Stored data =
- - - -

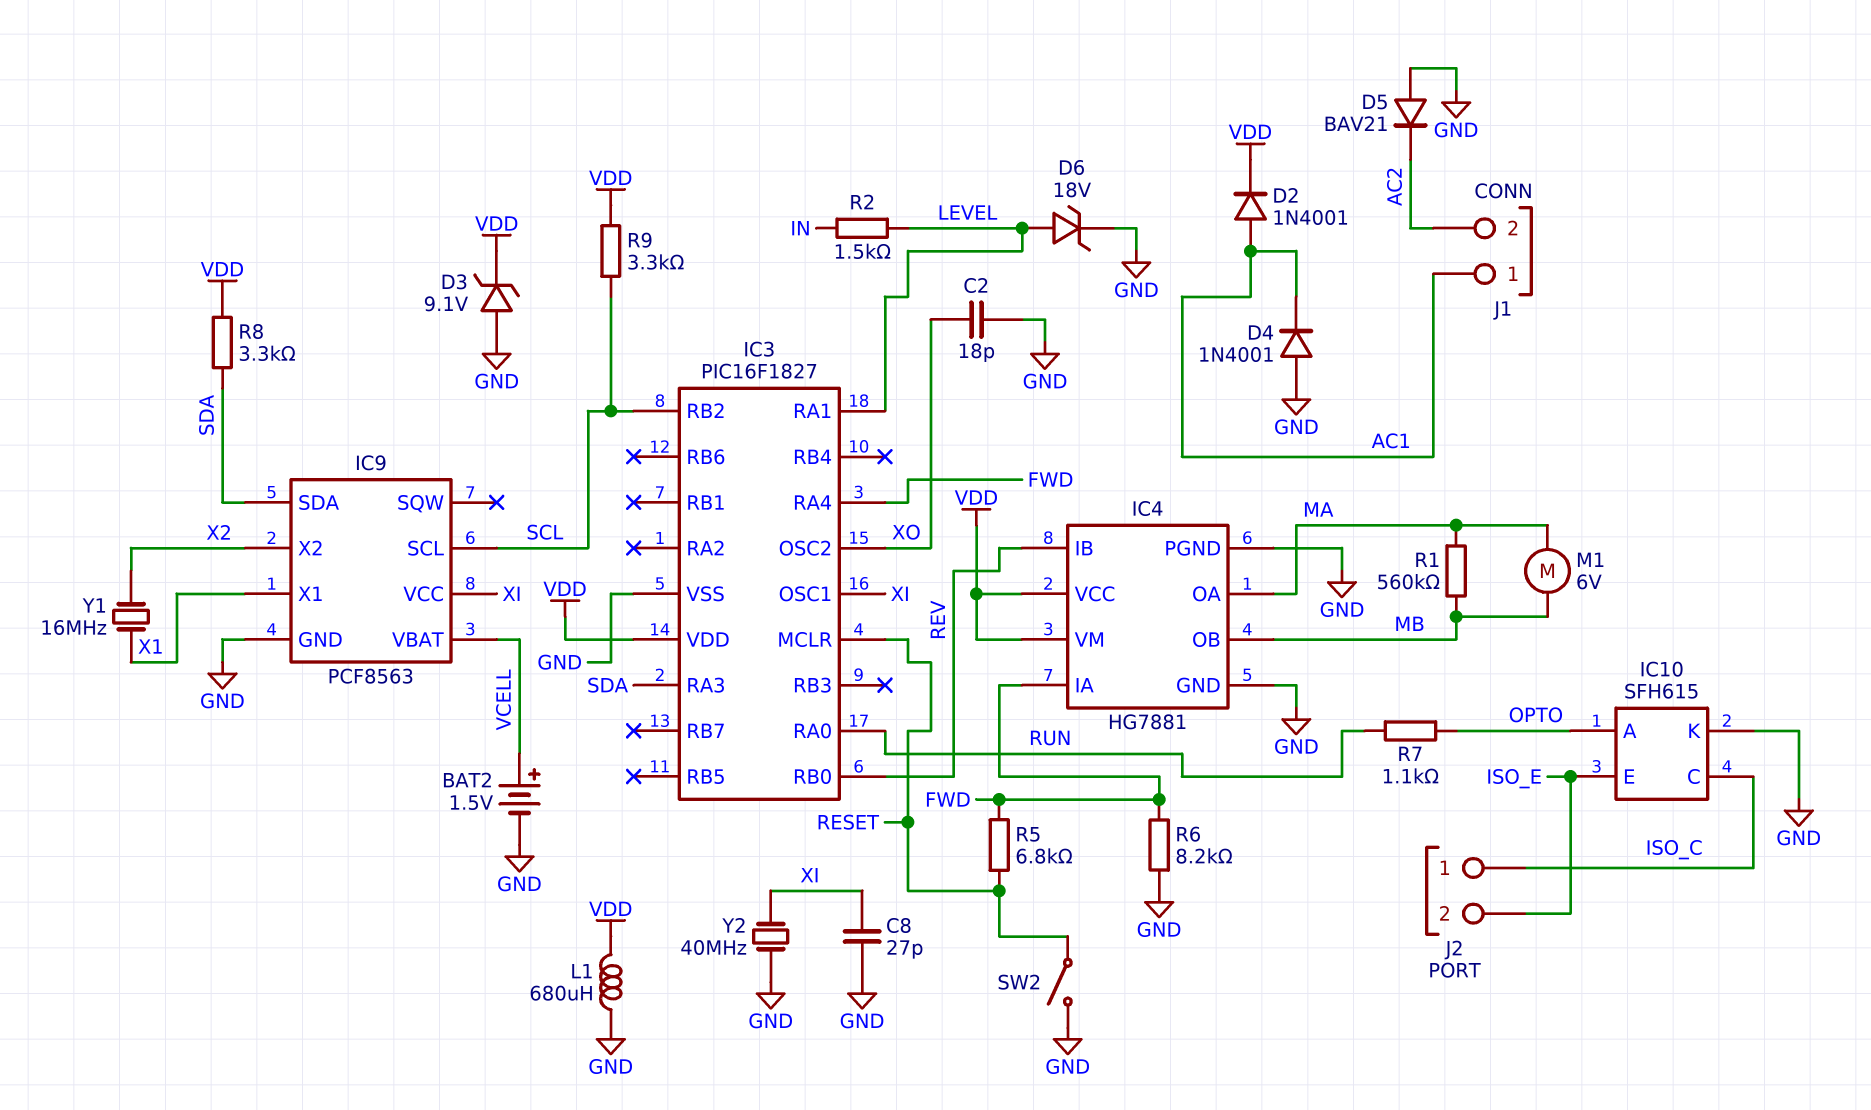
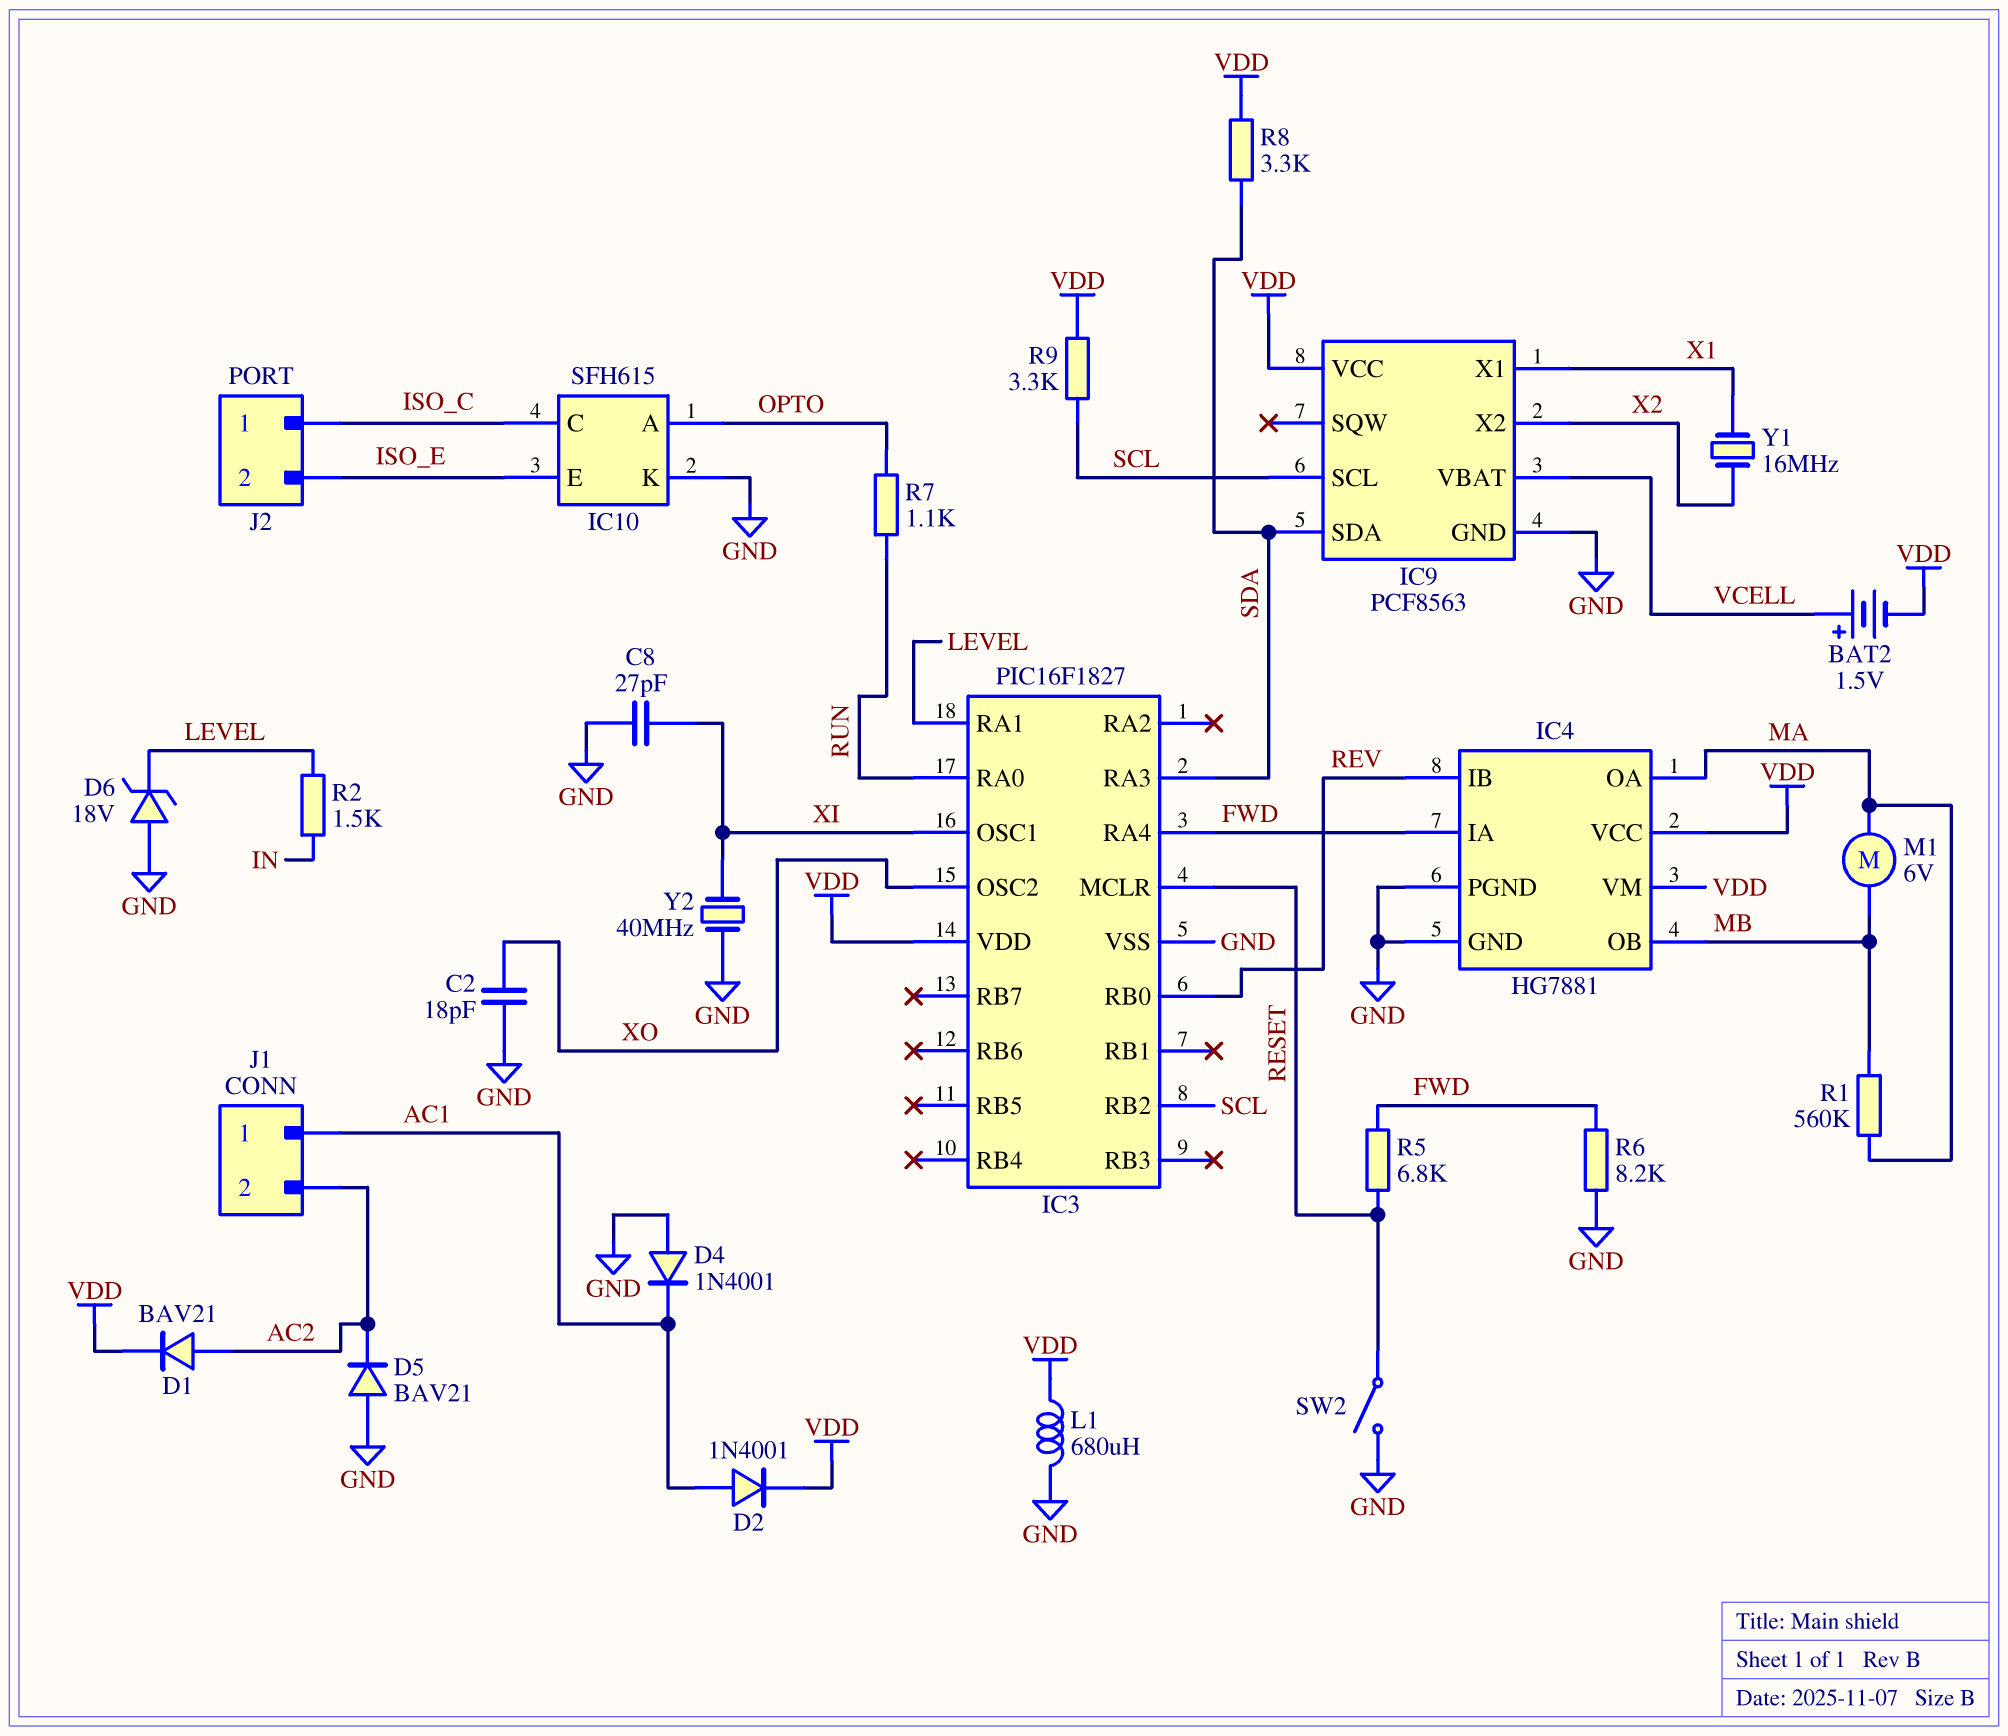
BAT2: 1.5V (plus VCELL, minus GND) -> 1.5V (plus VCELL, minus VDD)
D1: none -> diode BAV21 (A AC2, K VDD)
D3: zener 9.1V (A GND, K VDD) -> none
D6: zener 18V (A LEVEL, K GND) -> zener 18V (A GND, K LEVEL)
IC9 pin VCC: XI -> VDD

- - - -

Work order =
Output nothing but the lines from the one with "D1: none -> diode BAV21 (A AC2, K VDD)" through the last line above, each exactly as it stands.

Answer area =
D1: none -> diode BAV21 (A AC2, K VDD)
D3: zener 9.1V (A GND, K VDD) -> none
D6: zener 18V (A LEVEL, K GND) -> zener 18V (A GND, K LEVEL)
IC9 pin VCC: XI -> VDD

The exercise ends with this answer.